START ENTRIES PROVIDED

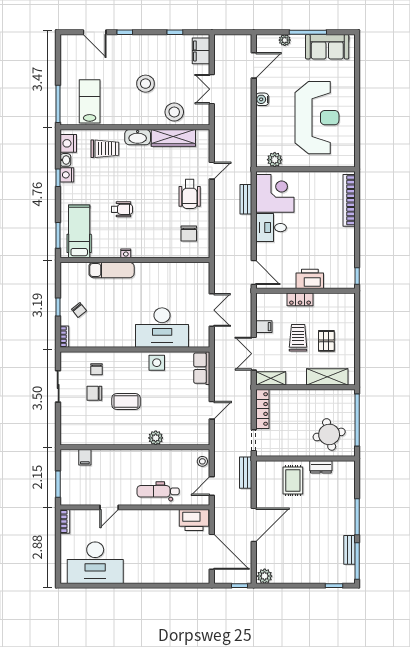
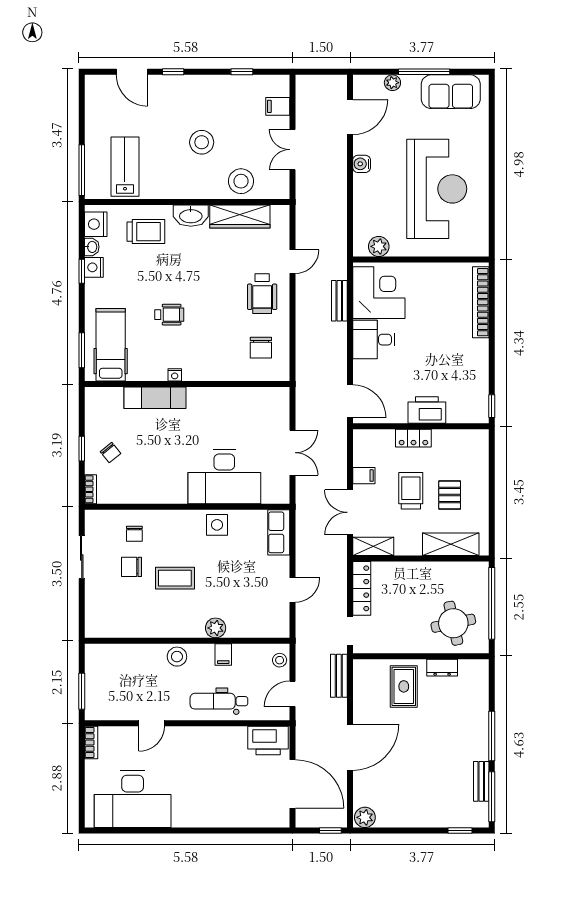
filing cabinet: (201, 51) -> (278, 106), width x0.50
filing cabinet: (85, 457) -> (223, 654), moved
stool: (127, 459) -> (177, 657), added

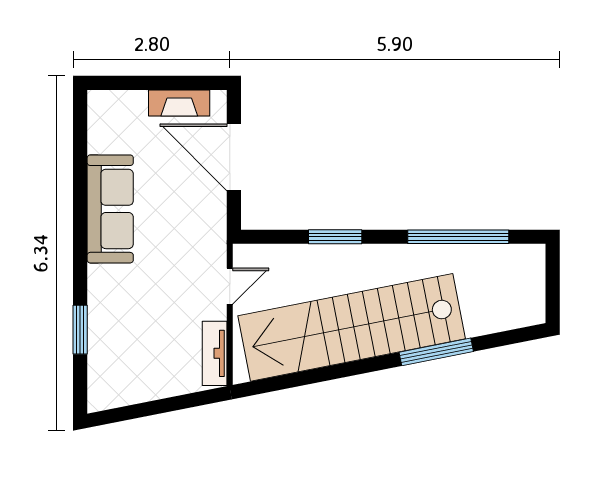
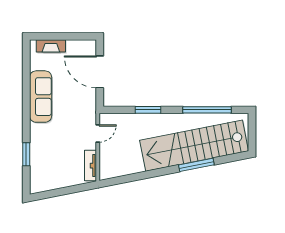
fireplace: (179, 103) -> (51, 46), moved
stairs: (352, 327) -> (194, 146), moved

END ENTRIES PROVIDED

BRIEF ->
Give the data again exactly as written, with no pictures included.

RESPONSE TO THIS TASK ->
filing cabinet: (201, 51) -> (278, 106), width x0.50
filing cabinet: (85, 457) -> (223, 654), moved
stool: (127, 459) -> (177, 657), added

fireplace: (179, 103) -> (51, 46), moved
stairs: (352, 327) -> (194, 146), moved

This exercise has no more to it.